-- Begin Information given --

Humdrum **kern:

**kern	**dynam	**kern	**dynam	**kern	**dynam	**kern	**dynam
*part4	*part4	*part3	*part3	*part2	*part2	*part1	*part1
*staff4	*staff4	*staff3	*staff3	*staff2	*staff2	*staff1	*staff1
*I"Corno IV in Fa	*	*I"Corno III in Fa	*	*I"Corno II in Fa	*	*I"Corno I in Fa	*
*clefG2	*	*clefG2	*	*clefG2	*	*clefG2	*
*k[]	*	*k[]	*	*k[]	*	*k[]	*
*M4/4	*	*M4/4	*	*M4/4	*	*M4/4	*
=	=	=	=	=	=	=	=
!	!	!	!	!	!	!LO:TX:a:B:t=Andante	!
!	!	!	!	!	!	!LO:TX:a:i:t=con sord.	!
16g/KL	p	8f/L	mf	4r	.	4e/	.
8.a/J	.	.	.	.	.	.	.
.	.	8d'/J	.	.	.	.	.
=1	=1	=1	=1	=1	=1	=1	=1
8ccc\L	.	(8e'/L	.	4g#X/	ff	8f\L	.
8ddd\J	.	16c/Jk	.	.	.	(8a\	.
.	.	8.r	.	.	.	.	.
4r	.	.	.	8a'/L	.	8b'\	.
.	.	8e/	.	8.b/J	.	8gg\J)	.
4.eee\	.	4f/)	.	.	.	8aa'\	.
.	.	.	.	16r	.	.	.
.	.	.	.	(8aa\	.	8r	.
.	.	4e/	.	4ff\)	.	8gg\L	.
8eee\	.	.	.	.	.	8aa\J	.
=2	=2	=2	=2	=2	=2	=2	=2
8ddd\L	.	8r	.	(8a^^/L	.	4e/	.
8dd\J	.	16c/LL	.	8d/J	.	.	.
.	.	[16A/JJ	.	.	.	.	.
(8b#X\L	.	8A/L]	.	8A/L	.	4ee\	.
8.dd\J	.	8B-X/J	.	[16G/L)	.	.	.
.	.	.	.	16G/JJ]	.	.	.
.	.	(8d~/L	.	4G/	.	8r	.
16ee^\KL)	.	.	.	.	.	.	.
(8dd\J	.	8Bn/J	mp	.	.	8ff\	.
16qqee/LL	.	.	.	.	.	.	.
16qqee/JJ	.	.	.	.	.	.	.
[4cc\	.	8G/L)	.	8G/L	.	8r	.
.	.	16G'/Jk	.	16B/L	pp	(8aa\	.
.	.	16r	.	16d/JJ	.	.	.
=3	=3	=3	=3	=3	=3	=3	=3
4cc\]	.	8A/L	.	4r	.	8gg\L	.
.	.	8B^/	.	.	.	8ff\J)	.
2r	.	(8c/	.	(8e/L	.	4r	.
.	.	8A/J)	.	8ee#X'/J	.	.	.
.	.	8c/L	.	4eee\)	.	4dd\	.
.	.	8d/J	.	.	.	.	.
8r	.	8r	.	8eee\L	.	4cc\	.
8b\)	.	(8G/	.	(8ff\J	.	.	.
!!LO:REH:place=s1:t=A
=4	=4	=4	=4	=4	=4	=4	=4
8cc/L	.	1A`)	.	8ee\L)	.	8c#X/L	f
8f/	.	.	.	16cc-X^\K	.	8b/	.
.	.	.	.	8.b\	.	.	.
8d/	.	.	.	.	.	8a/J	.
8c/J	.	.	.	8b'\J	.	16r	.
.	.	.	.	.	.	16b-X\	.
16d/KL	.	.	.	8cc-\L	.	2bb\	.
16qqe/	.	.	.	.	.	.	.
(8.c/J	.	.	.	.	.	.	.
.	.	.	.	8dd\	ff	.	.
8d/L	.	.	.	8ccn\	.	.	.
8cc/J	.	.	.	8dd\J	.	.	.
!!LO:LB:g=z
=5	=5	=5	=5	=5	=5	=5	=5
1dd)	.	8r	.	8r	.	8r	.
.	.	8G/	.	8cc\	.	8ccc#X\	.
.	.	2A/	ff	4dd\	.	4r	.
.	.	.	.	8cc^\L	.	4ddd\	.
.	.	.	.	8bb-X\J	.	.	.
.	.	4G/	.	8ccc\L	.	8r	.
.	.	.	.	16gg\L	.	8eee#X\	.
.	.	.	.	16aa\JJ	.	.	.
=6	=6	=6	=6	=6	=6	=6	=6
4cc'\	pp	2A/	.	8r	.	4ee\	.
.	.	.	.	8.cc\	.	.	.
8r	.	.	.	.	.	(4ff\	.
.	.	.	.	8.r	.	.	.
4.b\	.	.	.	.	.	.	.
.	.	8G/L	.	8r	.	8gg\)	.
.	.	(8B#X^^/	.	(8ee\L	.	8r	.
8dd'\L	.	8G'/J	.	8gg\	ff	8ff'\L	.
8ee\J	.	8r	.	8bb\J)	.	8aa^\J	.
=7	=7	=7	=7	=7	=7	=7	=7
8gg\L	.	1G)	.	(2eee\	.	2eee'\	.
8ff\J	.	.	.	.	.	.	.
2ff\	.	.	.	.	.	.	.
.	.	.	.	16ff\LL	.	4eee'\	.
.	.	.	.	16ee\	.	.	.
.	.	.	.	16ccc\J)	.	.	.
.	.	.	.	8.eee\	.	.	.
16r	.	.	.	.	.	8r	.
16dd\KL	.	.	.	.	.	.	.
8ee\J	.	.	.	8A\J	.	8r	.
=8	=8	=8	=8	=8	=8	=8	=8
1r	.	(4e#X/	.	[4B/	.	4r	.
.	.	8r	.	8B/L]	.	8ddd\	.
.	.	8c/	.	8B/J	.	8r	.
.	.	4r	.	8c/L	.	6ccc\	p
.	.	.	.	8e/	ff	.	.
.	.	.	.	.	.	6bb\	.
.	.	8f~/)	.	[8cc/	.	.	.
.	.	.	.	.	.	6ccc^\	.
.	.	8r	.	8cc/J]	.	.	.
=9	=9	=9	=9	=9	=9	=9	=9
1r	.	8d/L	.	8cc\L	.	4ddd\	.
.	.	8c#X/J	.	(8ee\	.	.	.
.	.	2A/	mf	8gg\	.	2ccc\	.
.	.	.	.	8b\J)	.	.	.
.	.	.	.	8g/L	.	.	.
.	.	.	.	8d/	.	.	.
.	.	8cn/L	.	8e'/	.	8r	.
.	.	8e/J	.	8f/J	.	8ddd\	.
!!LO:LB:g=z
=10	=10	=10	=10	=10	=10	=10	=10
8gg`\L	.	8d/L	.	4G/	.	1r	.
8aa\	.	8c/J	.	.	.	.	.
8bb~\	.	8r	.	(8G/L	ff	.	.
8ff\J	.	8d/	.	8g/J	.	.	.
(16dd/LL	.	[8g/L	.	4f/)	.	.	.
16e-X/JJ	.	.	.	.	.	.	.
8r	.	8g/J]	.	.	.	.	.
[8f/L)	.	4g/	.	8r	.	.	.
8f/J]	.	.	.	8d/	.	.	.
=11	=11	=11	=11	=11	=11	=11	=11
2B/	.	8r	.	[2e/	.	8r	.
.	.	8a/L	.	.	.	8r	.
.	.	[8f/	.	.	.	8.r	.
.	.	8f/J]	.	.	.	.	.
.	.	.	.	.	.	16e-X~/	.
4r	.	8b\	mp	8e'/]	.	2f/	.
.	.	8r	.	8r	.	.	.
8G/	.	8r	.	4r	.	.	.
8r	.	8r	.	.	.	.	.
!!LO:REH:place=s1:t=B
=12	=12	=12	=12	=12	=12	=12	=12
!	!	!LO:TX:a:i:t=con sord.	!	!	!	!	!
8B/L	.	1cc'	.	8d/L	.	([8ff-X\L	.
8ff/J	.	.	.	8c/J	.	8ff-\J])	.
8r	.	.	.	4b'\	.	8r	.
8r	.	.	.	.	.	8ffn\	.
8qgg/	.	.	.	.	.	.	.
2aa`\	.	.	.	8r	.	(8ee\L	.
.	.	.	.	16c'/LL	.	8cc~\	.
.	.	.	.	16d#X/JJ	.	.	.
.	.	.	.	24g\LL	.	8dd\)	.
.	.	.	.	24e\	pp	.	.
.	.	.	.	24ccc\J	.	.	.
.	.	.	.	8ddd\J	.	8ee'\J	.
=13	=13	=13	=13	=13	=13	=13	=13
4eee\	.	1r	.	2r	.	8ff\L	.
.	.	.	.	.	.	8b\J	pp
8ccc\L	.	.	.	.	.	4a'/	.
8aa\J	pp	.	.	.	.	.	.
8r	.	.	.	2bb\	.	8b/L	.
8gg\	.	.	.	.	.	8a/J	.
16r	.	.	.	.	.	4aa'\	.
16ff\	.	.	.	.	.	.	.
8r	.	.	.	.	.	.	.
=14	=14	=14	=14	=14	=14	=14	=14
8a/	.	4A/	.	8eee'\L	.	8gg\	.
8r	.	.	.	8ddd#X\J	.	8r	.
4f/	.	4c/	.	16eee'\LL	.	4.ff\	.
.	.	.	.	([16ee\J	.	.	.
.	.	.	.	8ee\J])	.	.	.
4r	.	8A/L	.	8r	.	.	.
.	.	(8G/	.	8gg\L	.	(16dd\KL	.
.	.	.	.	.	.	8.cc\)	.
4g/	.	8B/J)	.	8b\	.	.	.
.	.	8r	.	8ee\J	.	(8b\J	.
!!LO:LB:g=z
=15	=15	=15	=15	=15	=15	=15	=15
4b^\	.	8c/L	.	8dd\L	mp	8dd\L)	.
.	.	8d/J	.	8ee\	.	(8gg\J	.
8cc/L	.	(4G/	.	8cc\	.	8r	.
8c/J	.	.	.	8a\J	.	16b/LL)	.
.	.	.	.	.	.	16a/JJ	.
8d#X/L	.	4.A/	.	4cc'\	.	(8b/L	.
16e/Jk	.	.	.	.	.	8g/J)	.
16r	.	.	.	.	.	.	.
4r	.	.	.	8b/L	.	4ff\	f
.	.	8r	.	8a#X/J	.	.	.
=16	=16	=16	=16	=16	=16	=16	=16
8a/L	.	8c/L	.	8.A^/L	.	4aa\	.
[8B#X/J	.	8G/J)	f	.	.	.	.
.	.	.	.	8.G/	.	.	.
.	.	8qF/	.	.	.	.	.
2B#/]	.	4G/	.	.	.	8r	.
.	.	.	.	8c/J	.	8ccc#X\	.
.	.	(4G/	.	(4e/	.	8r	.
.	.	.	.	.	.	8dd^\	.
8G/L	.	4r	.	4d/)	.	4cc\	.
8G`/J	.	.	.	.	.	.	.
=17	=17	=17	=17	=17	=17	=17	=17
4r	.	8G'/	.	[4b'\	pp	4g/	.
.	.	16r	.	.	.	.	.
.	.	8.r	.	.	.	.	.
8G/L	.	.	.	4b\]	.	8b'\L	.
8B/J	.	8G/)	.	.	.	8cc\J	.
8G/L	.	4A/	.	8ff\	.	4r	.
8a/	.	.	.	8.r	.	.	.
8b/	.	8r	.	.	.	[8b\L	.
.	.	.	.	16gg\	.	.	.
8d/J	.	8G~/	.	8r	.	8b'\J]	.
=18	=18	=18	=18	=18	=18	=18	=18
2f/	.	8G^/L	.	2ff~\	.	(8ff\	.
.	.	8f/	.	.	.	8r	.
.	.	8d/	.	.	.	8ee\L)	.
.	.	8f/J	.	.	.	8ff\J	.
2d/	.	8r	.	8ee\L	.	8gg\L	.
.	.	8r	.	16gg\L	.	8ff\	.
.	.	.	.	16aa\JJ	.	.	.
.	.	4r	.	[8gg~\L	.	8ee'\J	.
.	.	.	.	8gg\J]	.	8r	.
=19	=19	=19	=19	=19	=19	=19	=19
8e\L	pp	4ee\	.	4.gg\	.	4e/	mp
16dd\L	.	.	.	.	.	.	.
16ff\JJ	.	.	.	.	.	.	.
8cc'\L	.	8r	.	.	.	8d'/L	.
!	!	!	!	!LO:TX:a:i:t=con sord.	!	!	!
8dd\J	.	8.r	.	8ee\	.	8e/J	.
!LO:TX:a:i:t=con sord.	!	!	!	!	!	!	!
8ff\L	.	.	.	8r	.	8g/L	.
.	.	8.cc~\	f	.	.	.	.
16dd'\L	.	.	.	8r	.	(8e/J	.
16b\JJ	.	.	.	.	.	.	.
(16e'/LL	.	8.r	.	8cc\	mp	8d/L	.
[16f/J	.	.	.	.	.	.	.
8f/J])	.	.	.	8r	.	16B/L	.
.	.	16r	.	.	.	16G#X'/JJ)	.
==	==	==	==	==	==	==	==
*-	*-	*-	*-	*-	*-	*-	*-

-- End Information given --

▸ Task to complete
Which lines in the items above contain the string "kern"? Show every one of them in full.

▸ Output for this task
Humdrum **kern:
**kern	**dynam	**kern	**dynam	**kern	**dynam	**kern	**dynam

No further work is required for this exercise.